GOAL OF THE EXERCISE:
What does the data read, word for word, from the line containing "brown cactus: 2 -> 1" through its final line? Give those lines only.
*** Opening SOURCE MATERIAL ***
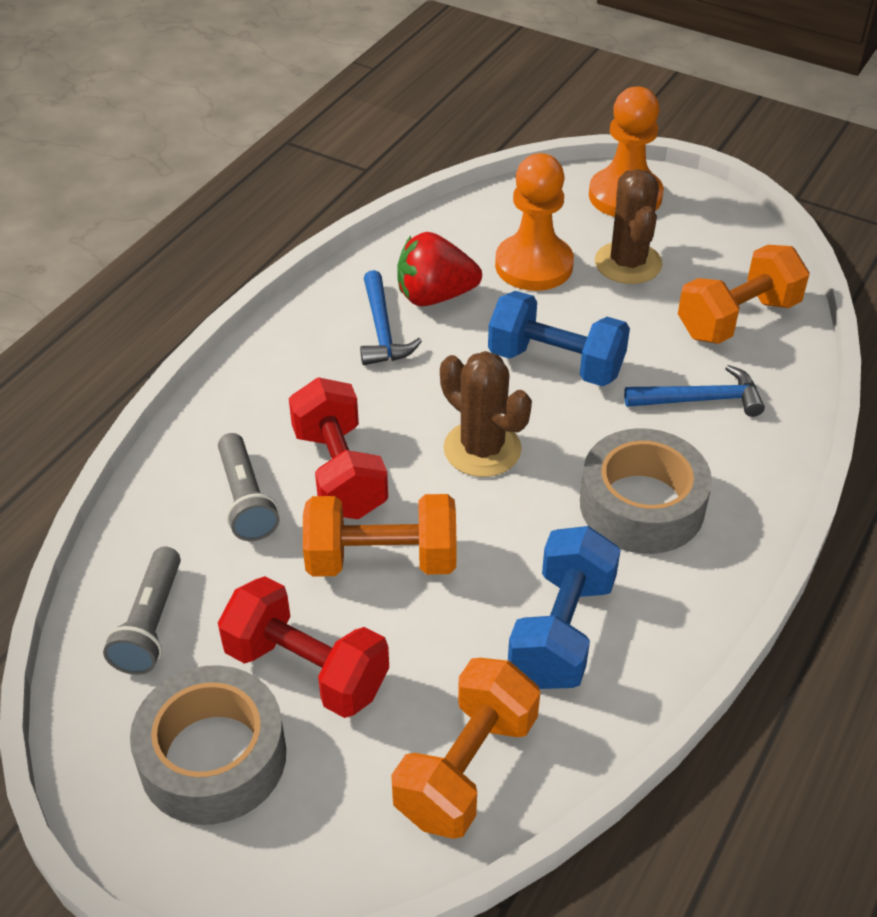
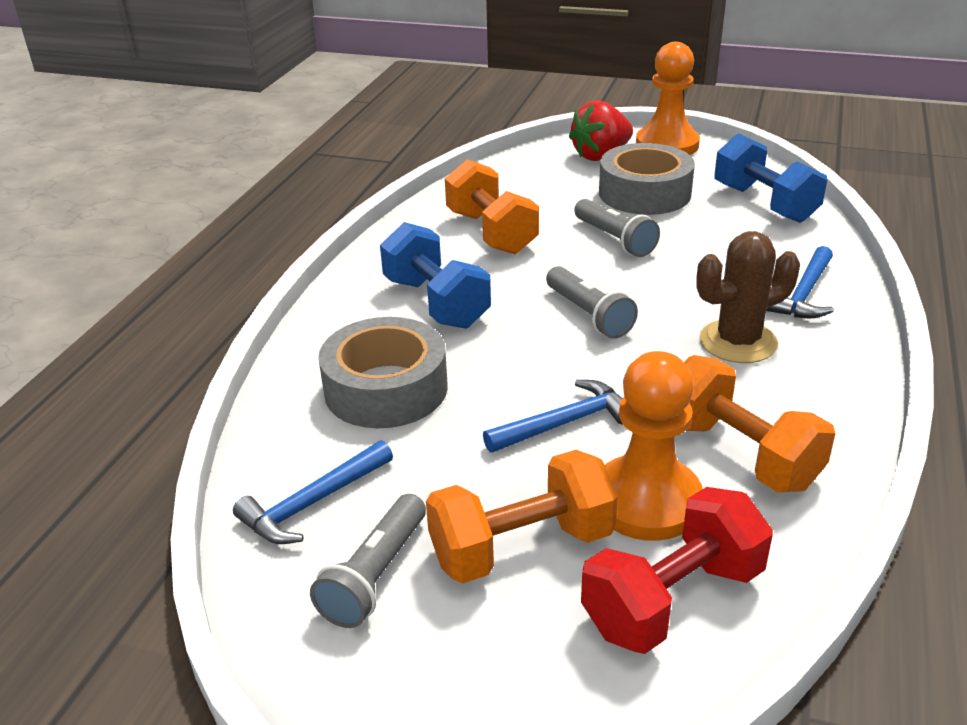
blue hammer: 2 -> 3
brown cactus: 2 -> 1
grey flashlight: 2 -> 3
red dumbbell: 2 -> 1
*** Closing SOURCE MATERIAL ***
WRITTEN ANSWER:
brown cactus: 2 -> 1
grey flashlight: 2 -> 3
red dumbbell: 2 -> 1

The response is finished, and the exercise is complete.